■ EXERCISE BRIEF ■
Exactly the lines from the line containing "(106, 321) = (131, 304): grey" through the last line of the entries below should appear in the answer, reproduced verbatim.

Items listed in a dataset

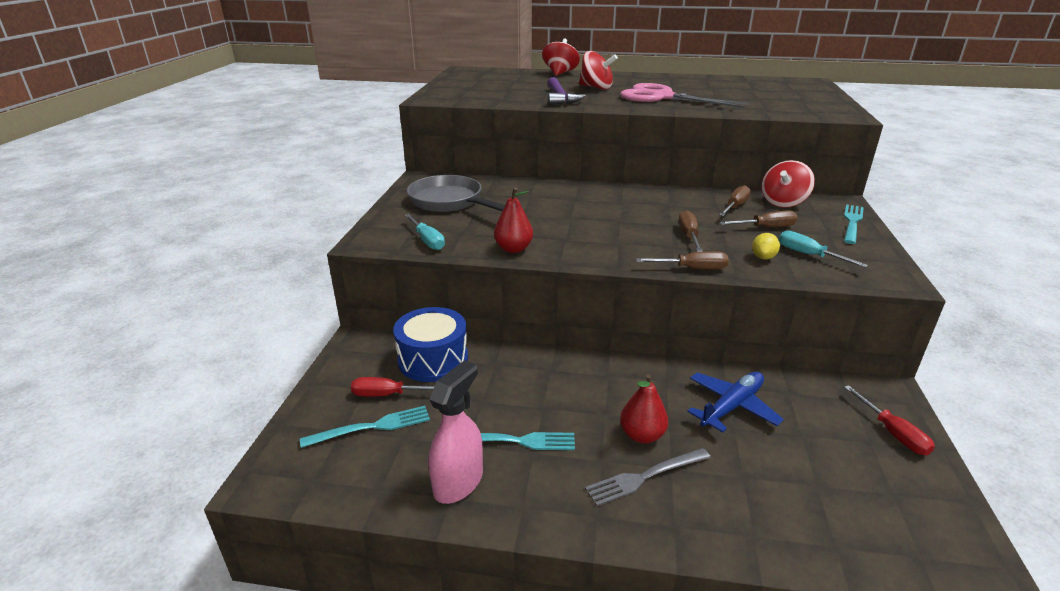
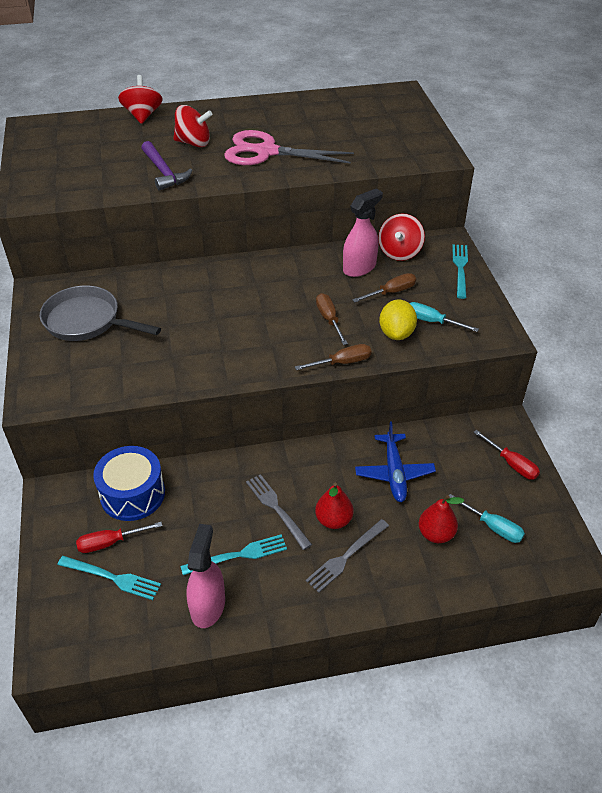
camera: 20 degrees left, 15 degrees up
(373, 426) = (113, 578): turquoise fork -> turquoise fork turned 60 degrees clockwise
(427, 241) = (93, 384): turquoise screwdriver -> turquoise screwdriver (492, 527)
(513, 249) = (179, 375): red pear -> red pear (436, 534)
(578, 407) = (276, 508): none -> grey fork
(731, 407) = (394, 473): blue plane -> blue plane turned 150 degrees clockwise
(735, 206) = (359, 267): brown screwdriver -> pink spray bottle
(763, 257) = (396, 333): yellow lemon -> yellow lemon, size x1.64

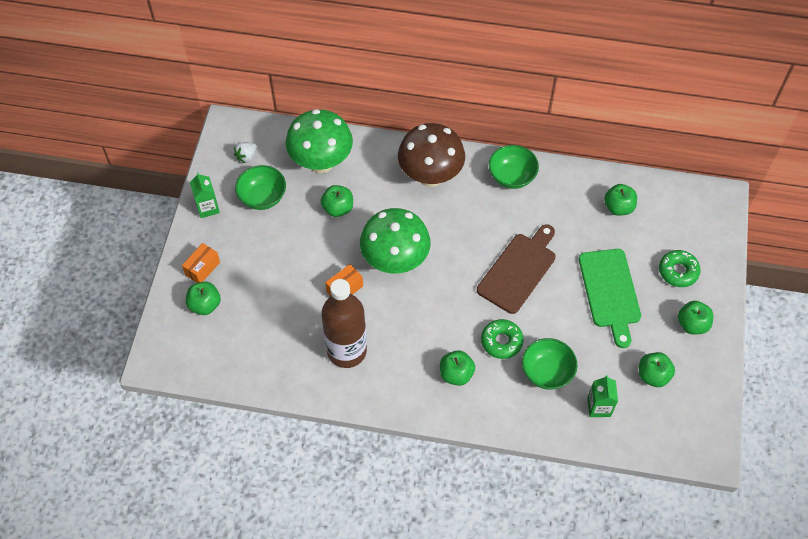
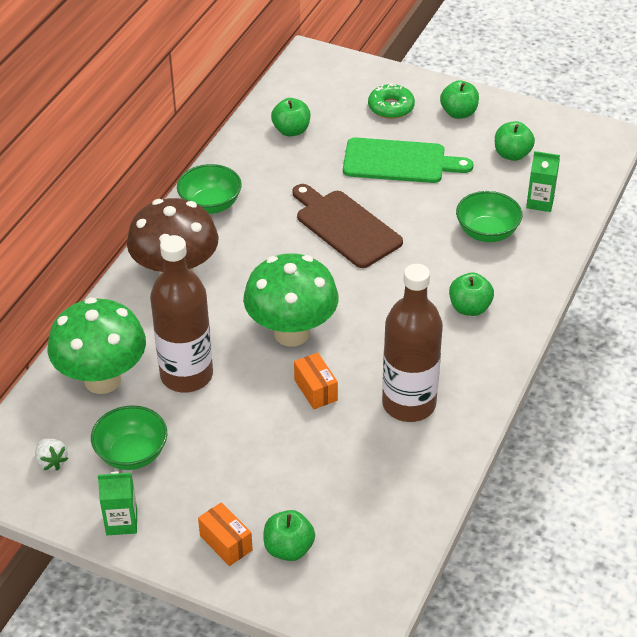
camera: 75 degrees left, 15 degrees down
(338, 208) = (186, 375): green apple -> brown bottle
(501, 341) = (437, 261): green donut -> none

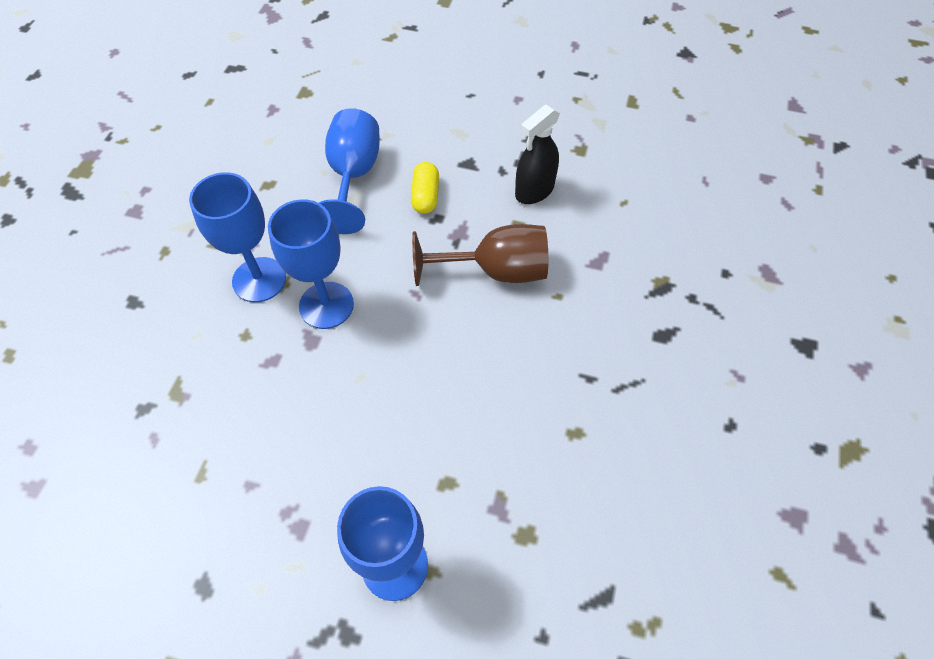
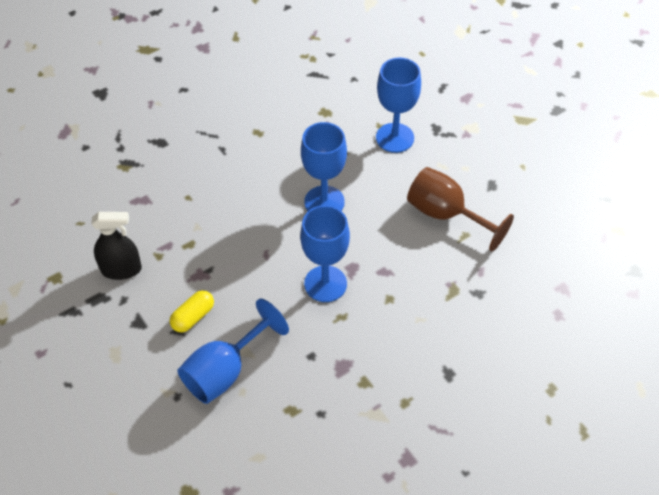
camera: 140 degrees left, 5 degrees down
(259, 280) = (354, 331): blue goblet -> blue goblet (324, 202)
(496, 271) = (205, 235): brown goblet -> brown goblet (446, 214)

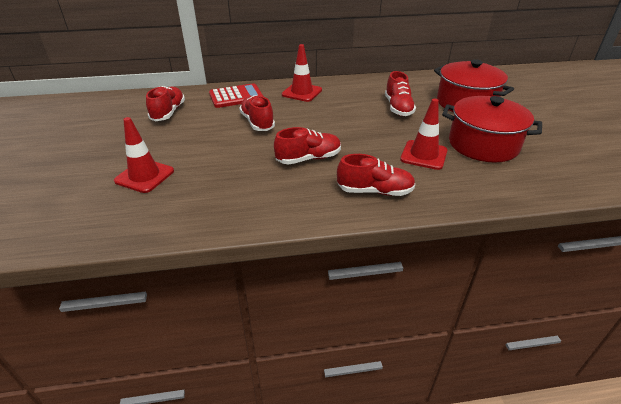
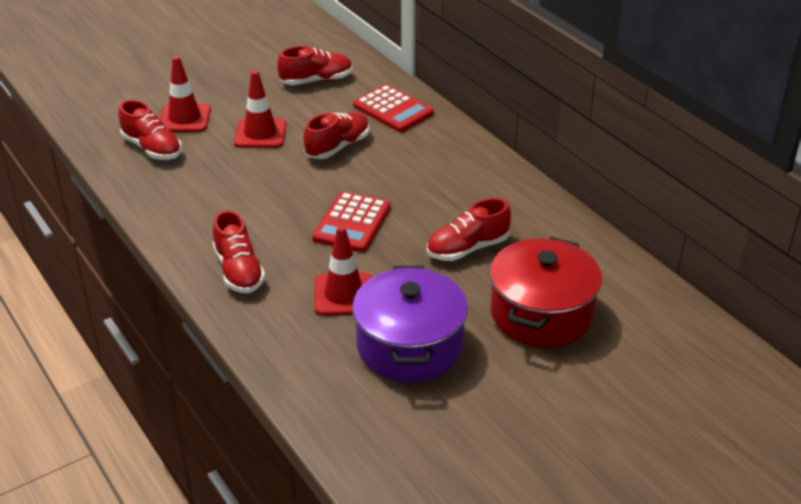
camera: 65 degrees right, 0 degrees up
(302, 92) = (448, 154): red traffic cone -> red traffic cone (260, 134)
(308, 158) = (278, 207): red shoe -> red shoe (152, 148)
(348, 136) = (352, 223): none -> red calculator
(483, 144) = (409, 346): red pot -> purple pot

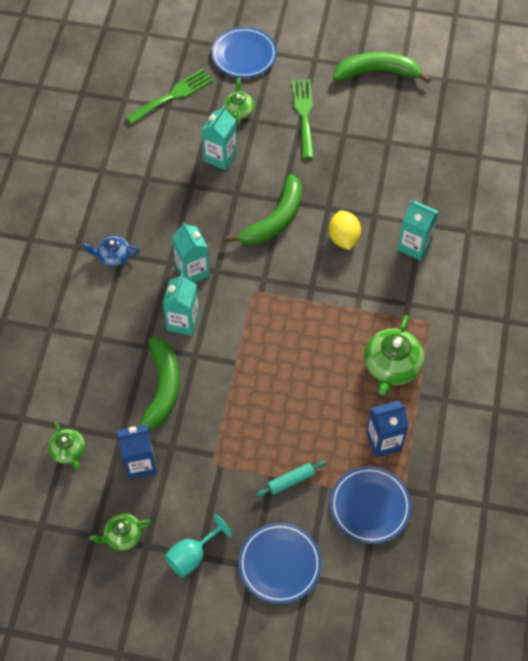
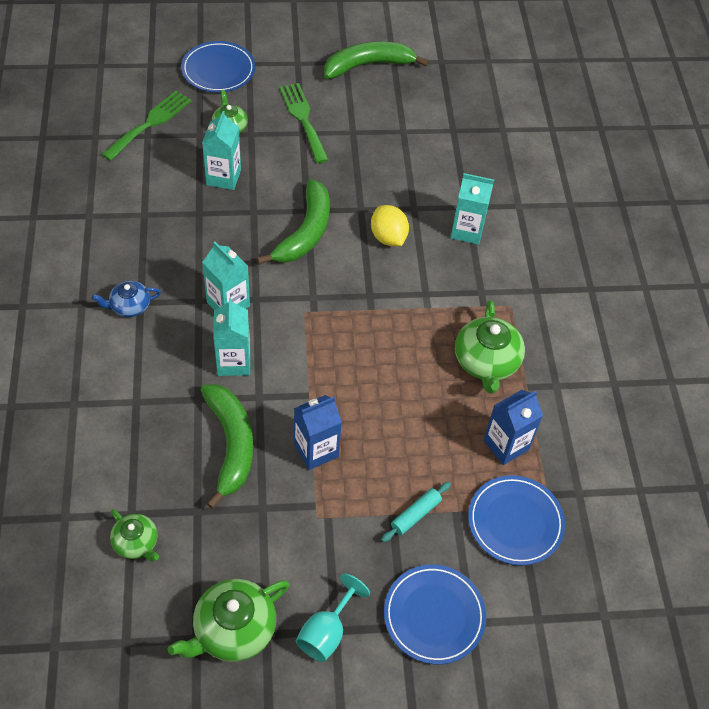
camera: 20 degrees left, 5 degrees down
(122, 536) = (233, 629): green teapot -> green teapot, size x1.70
(140, 464) = (230, 537): blue carton -> blue carton (316, 450)

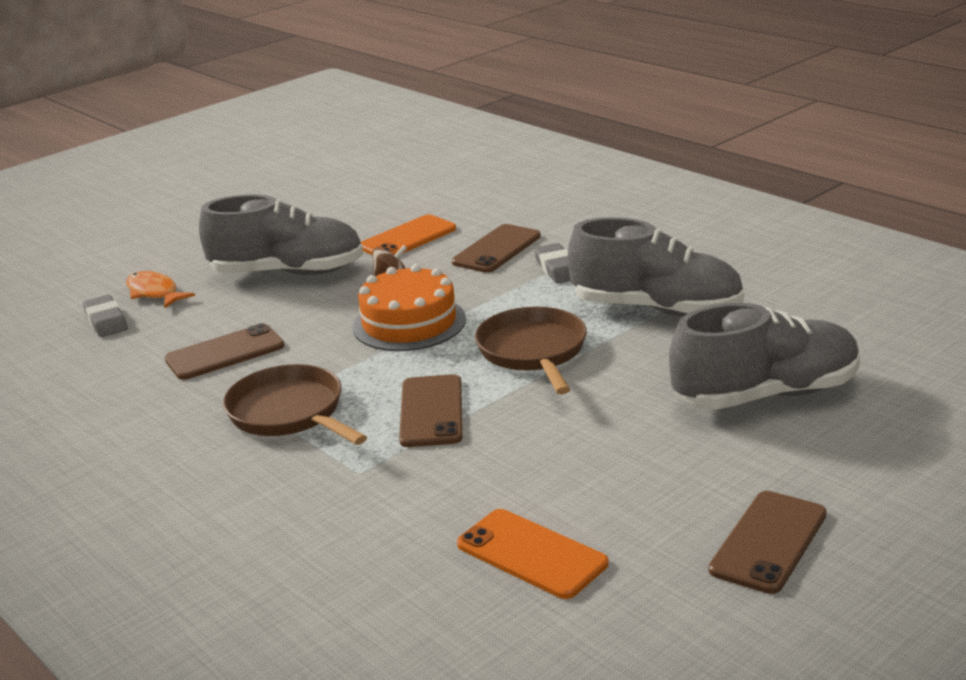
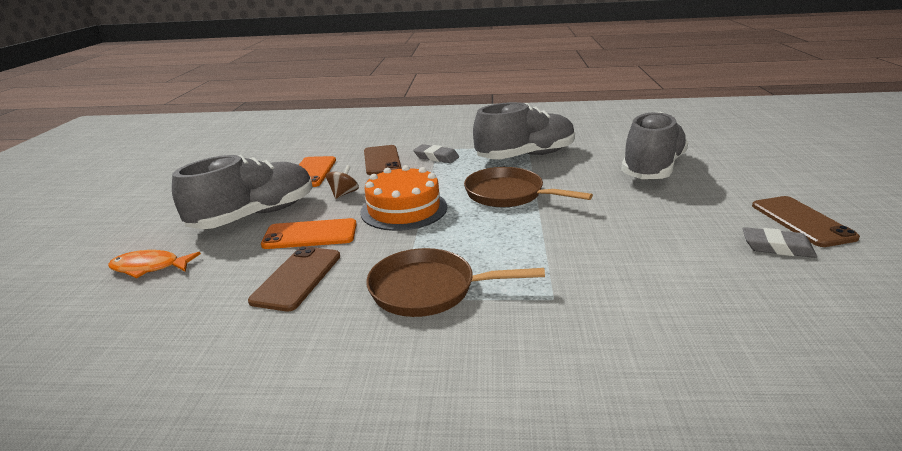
camera: 45 degrees left, 0 degrees up
(106, 321) = (131, 304): grey eraser -> grey eraser (777, 247)
(431, 411) = (519, 245): brown phone -> none
(531, 554) = (740, 285): orange phone -> orange phone (310, 234)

■ RESPONSE BOX ■
(106, 321) = (131, 304): grey eraser -> grey eraser (777, 247)
(431, 411) = (519, 245): brown phone -> none
(531, 554) = (740, 285): orange phone -> orange phone (310, 234)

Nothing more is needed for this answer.